• _Source material_:
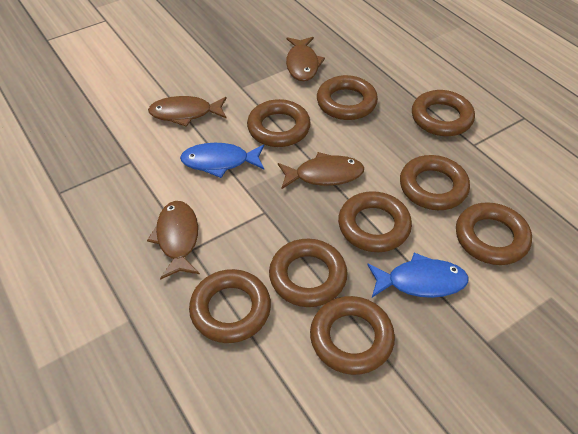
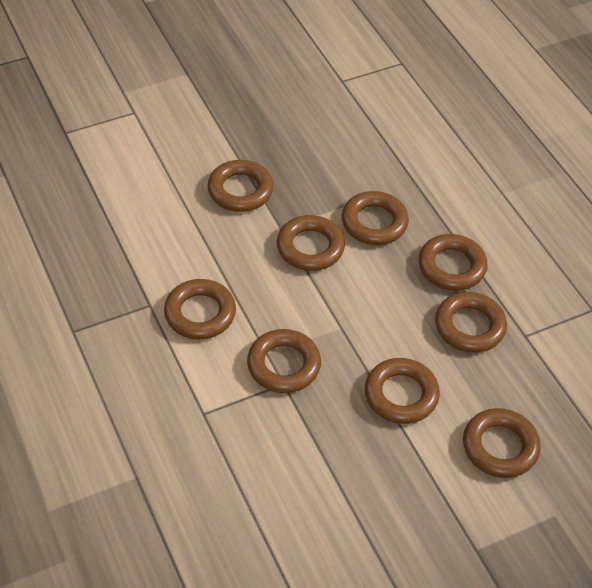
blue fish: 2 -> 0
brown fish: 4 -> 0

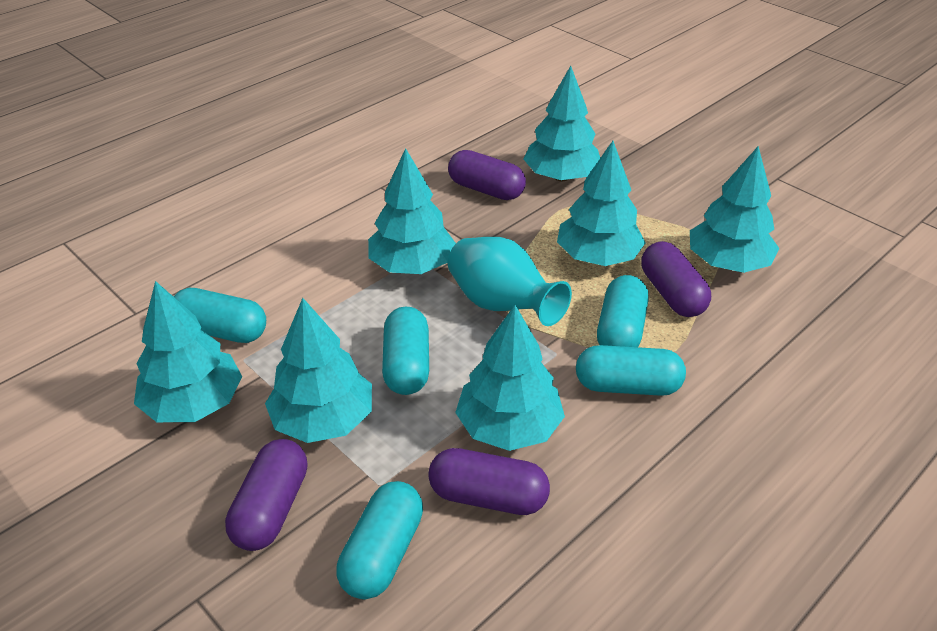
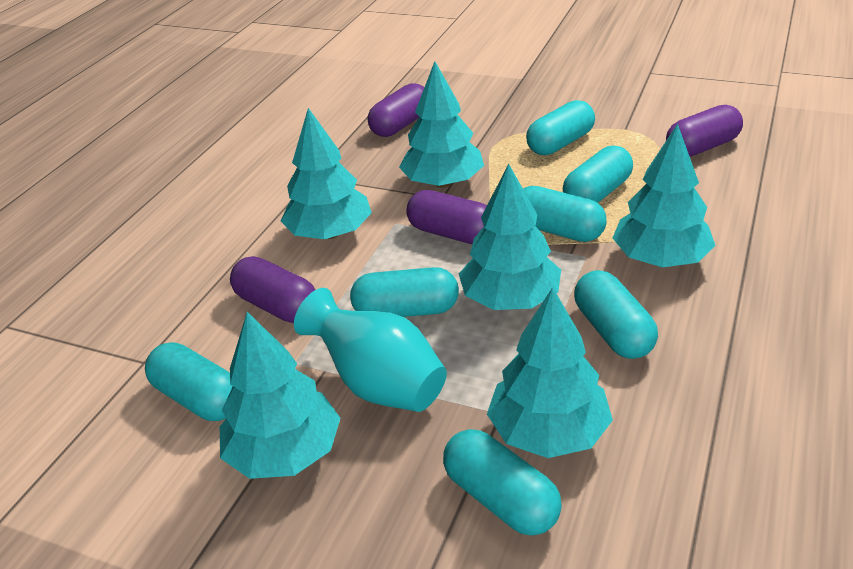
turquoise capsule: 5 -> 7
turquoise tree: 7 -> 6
* * *
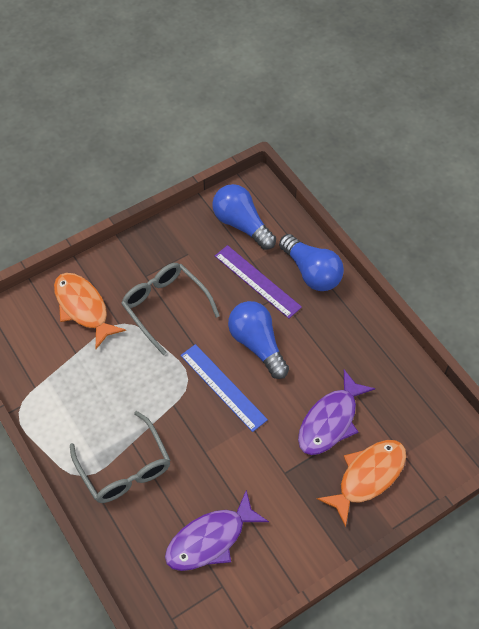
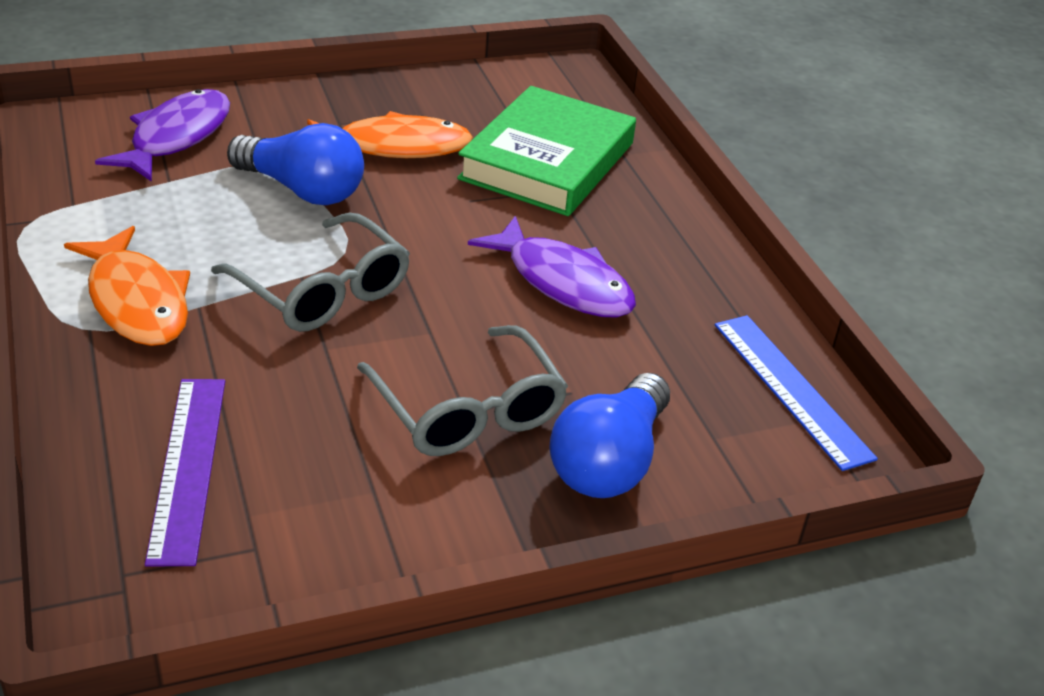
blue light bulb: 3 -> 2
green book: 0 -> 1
==
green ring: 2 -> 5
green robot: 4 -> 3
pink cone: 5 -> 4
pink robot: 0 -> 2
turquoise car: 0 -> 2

• _Task to carry out_:
If a line in the records above holds the string "turquoise", copy it out.

• _Your solution_:
turquoise capsule: 5 -> 7
turquoise tree: 7 -> 6
turquoise car: 0 -> 2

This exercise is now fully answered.